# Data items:
══════════════════════════════

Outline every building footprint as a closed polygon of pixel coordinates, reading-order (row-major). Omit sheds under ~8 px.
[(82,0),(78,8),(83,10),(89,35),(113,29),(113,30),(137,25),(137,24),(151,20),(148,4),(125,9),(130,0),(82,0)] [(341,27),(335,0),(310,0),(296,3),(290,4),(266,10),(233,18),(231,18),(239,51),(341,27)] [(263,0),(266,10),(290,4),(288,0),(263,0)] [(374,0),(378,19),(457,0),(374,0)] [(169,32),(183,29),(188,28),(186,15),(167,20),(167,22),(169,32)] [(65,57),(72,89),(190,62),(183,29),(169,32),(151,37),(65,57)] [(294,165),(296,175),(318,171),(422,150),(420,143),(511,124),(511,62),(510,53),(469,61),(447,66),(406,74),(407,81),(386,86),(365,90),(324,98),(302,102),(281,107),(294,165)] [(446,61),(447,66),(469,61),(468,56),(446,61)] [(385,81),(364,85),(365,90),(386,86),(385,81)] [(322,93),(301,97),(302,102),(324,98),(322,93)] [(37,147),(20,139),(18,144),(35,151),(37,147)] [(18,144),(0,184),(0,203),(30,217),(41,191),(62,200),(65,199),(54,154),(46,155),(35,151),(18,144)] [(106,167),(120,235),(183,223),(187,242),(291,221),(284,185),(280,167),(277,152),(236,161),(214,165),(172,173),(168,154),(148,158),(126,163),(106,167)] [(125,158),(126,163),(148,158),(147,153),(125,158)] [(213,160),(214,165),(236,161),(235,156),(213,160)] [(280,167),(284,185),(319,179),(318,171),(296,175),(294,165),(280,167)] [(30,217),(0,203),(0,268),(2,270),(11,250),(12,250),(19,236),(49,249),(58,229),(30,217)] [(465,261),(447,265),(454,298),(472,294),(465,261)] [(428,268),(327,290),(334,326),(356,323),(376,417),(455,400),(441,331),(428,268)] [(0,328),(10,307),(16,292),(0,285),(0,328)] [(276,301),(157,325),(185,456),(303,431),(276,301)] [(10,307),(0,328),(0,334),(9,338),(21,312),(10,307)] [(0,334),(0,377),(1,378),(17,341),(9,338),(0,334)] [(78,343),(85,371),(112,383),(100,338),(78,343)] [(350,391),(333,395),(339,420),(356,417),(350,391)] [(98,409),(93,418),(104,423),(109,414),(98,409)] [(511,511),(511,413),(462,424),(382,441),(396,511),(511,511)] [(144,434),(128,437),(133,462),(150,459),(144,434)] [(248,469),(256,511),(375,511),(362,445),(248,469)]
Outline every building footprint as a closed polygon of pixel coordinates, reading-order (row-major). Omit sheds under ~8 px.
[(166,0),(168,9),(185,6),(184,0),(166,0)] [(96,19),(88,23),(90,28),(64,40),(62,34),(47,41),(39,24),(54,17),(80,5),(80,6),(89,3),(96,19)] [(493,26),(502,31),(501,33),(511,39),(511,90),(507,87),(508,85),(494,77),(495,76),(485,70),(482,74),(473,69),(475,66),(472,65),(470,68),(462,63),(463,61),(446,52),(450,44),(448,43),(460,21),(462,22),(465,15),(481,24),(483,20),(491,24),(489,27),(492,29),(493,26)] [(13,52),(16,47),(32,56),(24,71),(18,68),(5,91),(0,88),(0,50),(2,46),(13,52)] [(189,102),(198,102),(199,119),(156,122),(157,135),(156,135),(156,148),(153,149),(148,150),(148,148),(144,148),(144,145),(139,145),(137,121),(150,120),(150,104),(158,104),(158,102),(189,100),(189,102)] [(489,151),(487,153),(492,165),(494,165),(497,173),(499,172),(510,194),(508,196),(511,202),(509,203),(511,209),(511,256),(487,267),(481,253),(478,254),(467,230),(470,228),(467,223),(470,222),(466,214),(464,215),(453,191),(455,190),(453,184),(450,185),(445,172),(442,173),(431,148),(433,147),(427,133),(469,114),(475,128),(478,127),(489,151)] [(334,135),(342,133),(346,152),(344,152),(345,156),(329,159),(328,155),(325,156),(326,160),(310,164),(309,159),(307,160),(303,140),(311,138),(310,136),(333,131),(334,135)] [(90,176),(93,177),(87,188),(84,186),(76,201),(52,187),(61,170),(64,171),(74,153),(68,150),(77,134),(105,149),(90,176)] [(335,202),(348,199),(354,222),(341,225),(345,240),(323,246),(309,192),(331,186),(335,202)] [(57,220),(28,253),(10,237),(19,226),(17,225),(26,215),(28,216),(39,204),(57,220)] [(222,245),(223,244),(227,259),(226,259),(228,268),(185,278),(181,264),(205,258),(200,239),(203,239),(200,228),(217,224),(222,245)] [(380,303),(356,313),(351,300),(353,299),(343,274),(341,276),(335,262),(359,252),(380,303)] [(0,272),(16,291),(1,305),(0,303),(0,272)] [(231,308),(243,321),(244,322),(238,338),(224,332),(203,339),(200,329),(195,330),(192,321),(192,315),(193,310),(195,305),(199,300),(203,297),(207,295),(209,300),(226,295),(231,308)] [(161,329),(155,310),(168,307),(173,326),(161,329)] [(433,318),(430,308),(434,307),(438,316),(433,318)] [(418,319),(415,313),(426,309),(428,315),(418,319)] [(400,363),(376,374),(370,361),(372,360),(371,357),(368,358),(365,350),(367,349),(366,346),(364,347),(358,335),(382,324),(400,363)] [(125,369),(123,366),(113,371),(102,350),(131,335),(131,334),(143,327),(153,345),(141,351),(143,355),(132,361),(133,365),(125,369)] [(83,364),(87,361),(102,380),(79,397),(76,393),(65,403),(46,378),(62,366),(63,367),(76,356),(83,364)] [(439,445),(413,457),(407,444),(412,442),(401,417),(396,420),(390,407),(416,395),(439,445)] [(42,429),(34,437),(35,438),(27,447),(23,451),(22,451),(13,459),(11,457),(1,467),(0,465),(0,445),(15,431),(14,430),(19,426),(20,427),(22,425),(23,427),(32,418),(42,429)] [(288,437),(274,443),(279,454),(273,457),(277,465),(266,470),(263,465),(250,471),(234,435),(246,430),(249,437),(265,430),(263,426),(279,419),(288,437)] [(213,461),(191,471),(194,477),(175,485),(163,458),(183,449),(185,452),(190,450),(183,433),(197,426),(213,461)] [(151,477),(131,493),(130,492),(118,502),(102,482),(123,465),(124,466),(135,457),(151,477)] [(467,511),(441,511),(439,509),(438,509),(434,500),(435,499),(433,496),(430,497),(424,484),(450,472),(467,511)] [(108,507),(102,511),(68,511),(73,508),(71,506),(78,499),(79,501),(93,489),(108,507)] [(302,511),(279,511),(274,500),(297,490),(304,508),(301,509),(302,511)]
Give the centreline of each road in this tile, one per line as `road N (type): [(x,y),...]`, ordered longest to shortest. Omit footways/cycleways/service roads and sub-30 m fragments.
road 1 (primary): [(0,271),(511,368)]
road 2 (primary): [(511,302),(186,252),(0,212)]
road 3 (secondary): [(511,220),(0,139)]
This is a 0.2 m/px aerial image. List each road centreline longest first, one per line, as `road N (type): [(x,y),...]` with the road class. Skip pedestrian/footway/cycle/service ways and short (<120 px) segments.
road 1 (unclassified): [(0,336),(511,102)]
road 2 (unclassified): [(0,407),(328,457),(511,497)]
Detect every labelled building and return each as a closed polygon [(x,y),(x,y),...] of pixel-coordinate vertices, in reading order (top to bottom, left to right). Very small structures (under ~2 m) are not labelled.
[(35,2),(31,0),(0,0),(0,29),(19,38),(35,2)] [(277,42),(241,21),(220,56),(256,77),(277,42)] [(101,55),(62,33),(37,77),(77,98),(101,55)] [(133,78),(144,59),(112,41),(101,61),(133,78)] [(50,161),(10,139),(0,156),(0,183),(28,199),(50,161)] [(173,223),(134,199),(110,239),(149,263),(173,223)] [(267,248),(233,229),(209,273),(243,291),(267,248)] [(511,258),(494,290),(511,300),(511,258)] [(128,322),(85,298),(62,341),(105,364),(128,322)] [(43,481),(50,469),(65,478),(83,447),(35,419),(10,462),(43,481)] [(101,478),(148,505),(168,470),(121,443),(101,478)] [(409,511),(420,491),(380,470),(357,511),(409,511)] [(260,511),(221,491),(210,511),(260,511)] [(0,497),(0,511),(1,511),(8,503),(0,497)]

══════════════════════════════

# SHORT PROBLEM:
Report every line above that contains the word "each", copying the matching lines in full. Case counts.

# CORRECT RESULT:
Give the centreline of each road in this tile, one per line as `road N (type): [(x,y),...]`, ordered longest to shortest. Omit footways/cycleways/service roads and sub-30 m fragments.
This is a 0.2 m/px aerial image. List each road centreline longest first, one per line, as `road N (type): [(x,y),...]` with the road class. Skip pedestrian/footway/cycle/service ways and short (<120 px) segments.
Detect every labelled building and return each as a closed polygon [(x,y),(x,y),...] of pixel-coordinate vertices, in reading order (top to bottom, left to right). Very small structures (under ~2 m) are not labelled.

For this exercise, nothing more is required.